● **WORK REQUEST**
When you repeat the listing below, keep every word exactly and leave out each picture.

GIVEN DATA Block Start

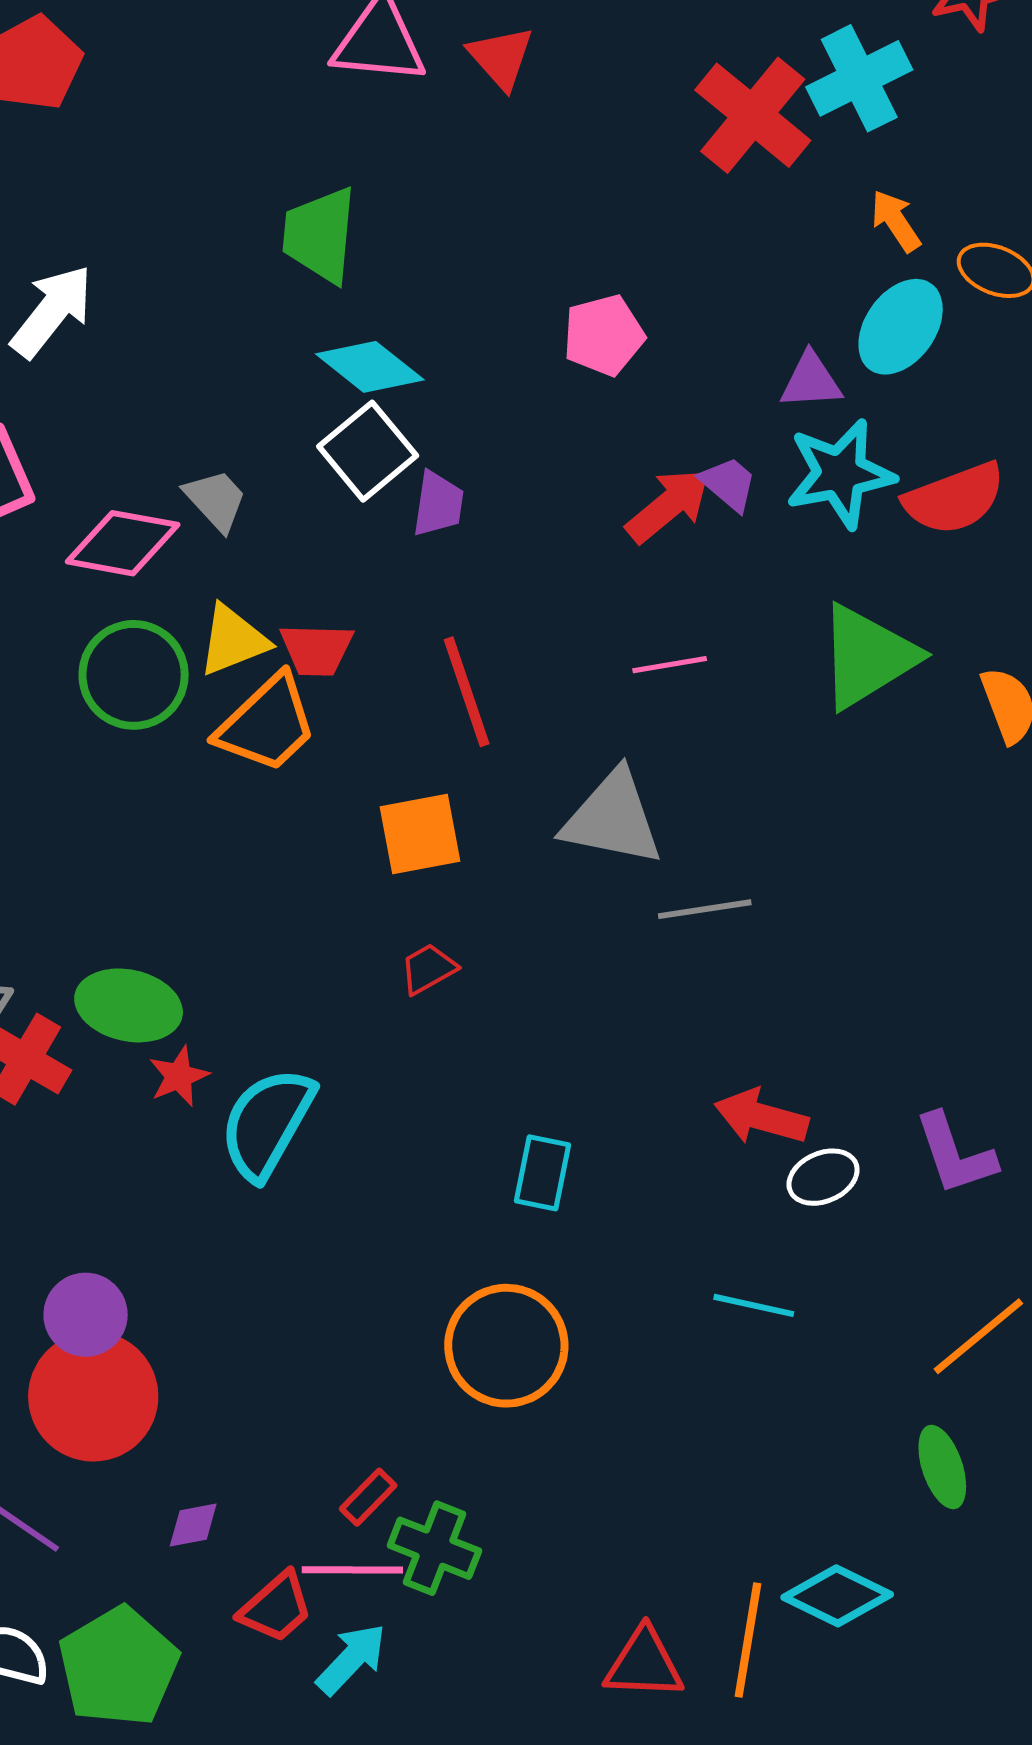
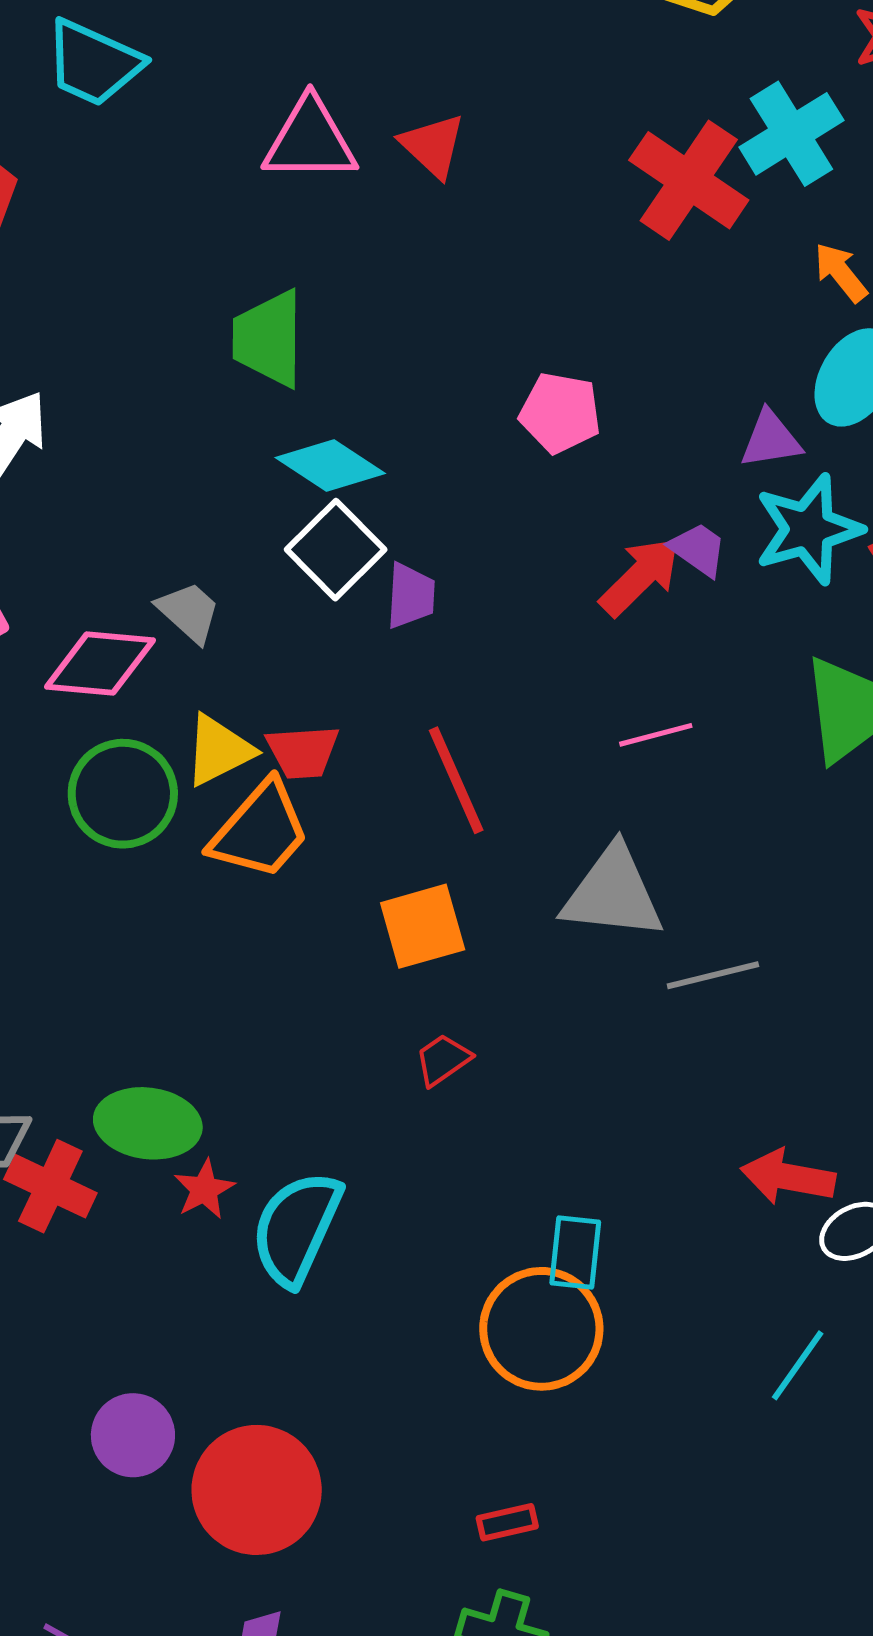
pink pentagon: (604, 335) -> (560, 413), turned 30
cyan line: (754, 1305) -> (798, 1365), turned -62
orange circle: (506, 1346) -> (541, 1329), moved
red circle: (93, 1396) -> (257, 1490), moved
red rectangle: (368, 1497) -> (507, 1522), moved, turned 38

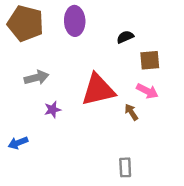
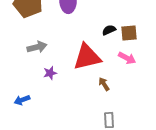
black semicircle: (125, 37) -> (109, 30), moved
brown arrow: (131, 112) -> (104, 84), moved

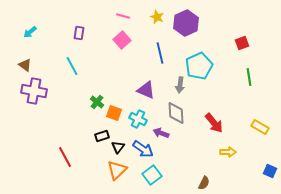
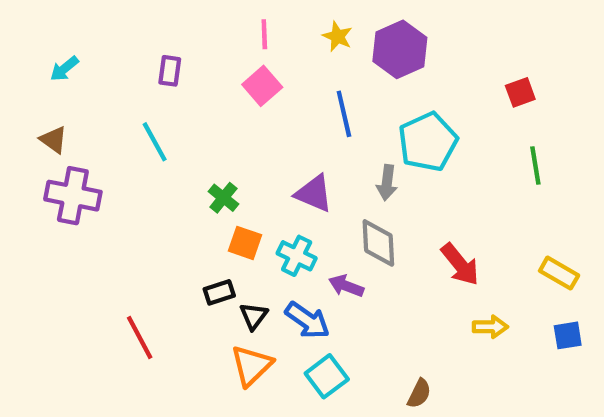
pink line: (123, 16) -> (264, 34), turned 72
green cross: (97, 102) -> (223, 198), moved
blue square: (270, 171) -> (568, 335), moved, turned -32
brown semicircle: (204, 183) -> (419, 393), moved

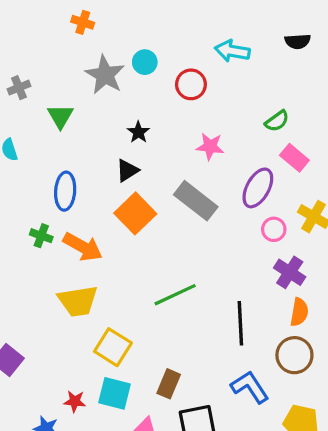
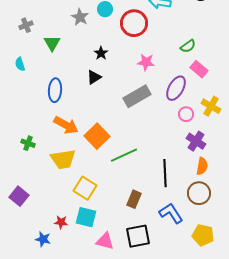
gray star: (105, 75) -> (80, 17), size x0.7
red circle: (191, 84) -> (134, 23), size x1.4
gray rectangle: (196, 201) -> (137, 96), turned -68
orange square: (135, 213) -> (97, 136), moved
green cross: (41, 236) -> (28, 143), moved
brown rectangle: (169, 384) -> (134, 199), moved

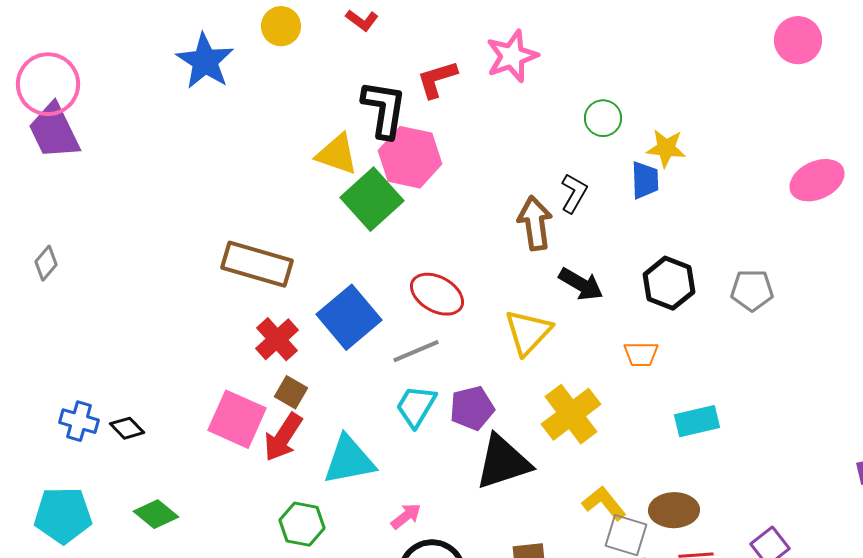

GIVEN DATA Block End

● **SOLUTION FOR THIS EXERCISE**
pink pentagon: (604, 335) -> (560, 413), turned 30
cyan line: (754, 1305) -> (798, 1365), turned -62
orange circle: (506, 1346) -> (541, 1329), moved
red circle: (93, 1396) -> (257, 1490), moved
red rectangle: (368, 1497) -> (507, 1522), moved, turned 38

black semicircle: (125, 37) -> (109, 30), moved
brown arrow: (131, 112) -> (104, 84), moved

pink line: (123, 16) -> (264, 34), turned 72
green cross: (97, 102) -> (223, 198), moved
blue square: (270, 171) -> (568, 335), moved, turned -32
brown semicircle: (204, 183) -> (419, 393), moved

gray star: (105, 75) -> (80, 17), size x0.7
red circle: (191, 84) -> (134, 23), size x1.4
gray rectangle: (196, 201) -> (137, 96), turned -68
orange square: (135, 213) -> (97, 136), moved
green cross: (41, 236) -> (28, 143), moved
brown rectangle: (169, 384) -> (134, 199), moved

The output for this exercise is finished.